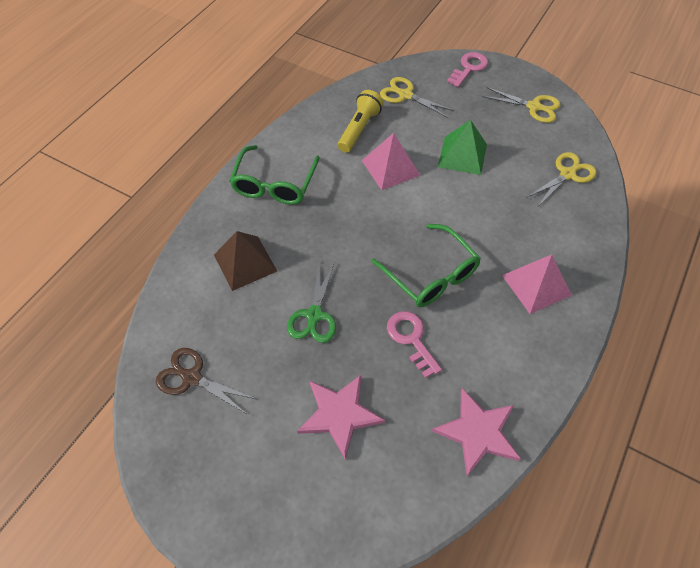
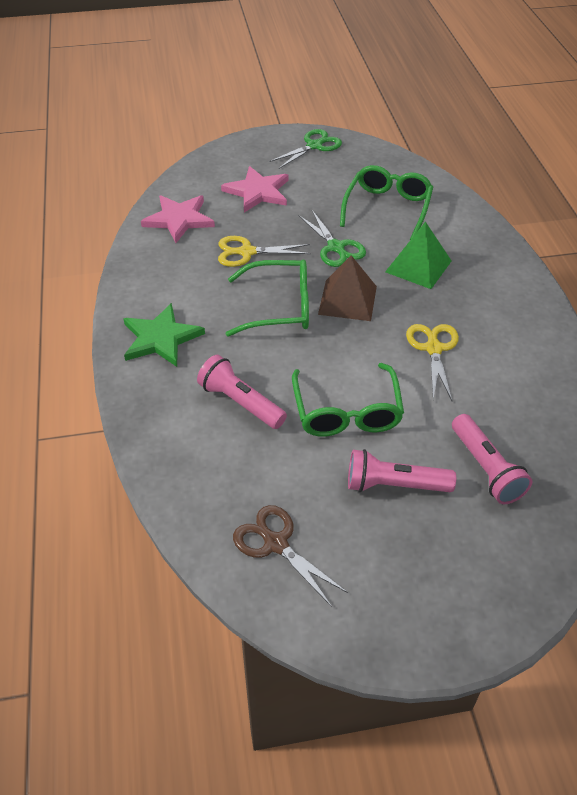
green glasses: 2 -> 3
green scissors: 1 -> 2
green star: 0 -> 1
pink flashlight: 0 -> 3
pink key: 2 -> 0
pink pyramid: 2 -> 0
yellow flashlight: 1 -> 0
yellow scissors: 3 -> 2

--

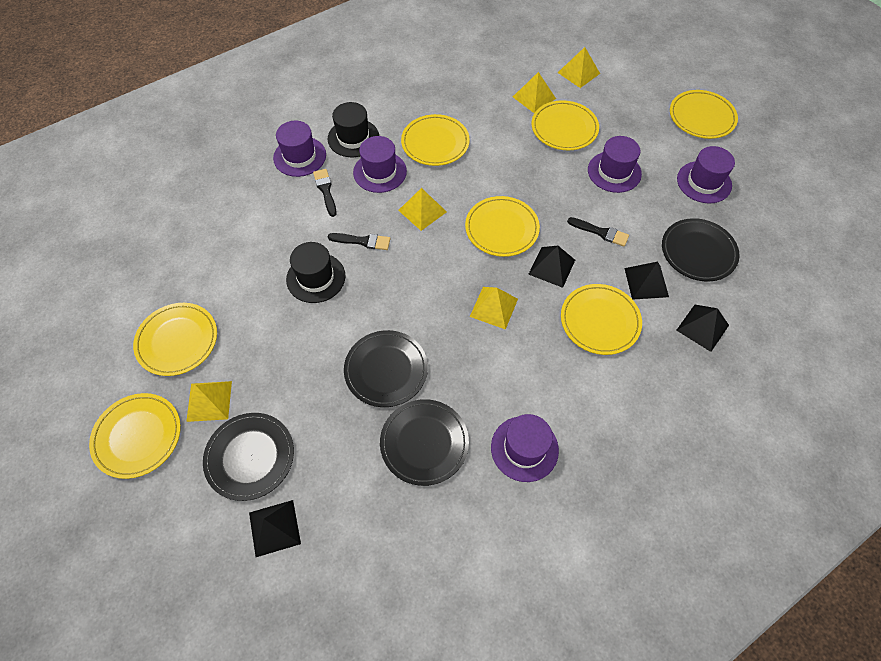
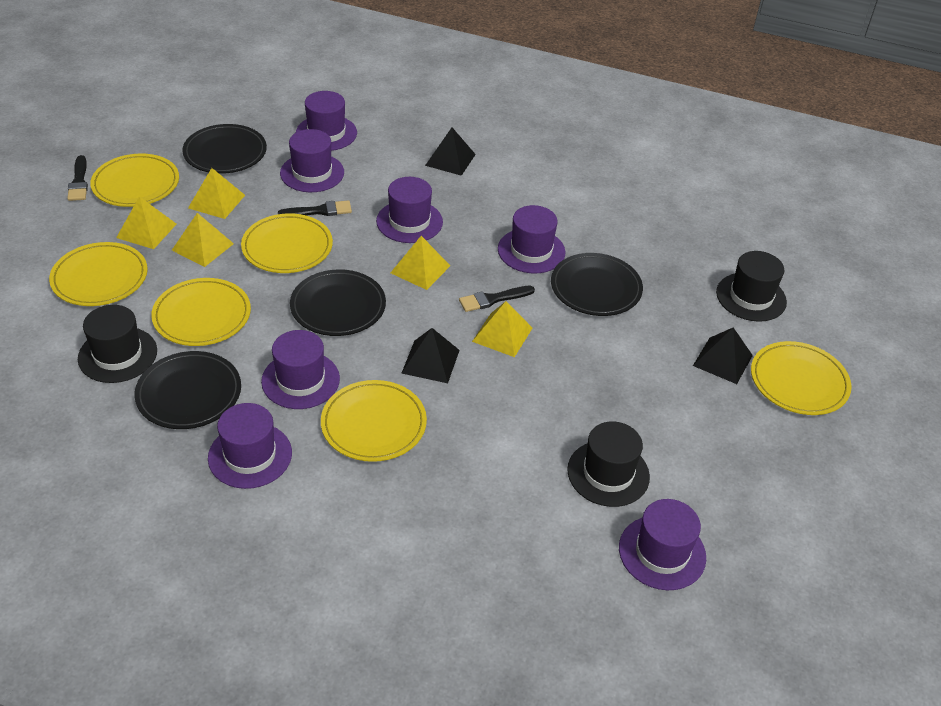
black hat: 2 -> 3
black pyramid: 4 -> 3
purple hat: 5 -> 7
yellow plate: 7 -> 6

- Assigned task -
When you reach the line in the material above that holds "green glasses: 2 -> 3", begin reproducing lines exactly, and stop after the line that holds "yellow scissors: 3 -> 2".

- Result -
green glasses: 2 -> 3
green scissors: 1 -> 2
green star: 0 -> 1
pink flashlight: 0 -> 3
pink key: 2 -> 0
pink pyramid: 2 -> 0
yellow flashlight: 1 -> 0
yellow scissors: 3 -> 2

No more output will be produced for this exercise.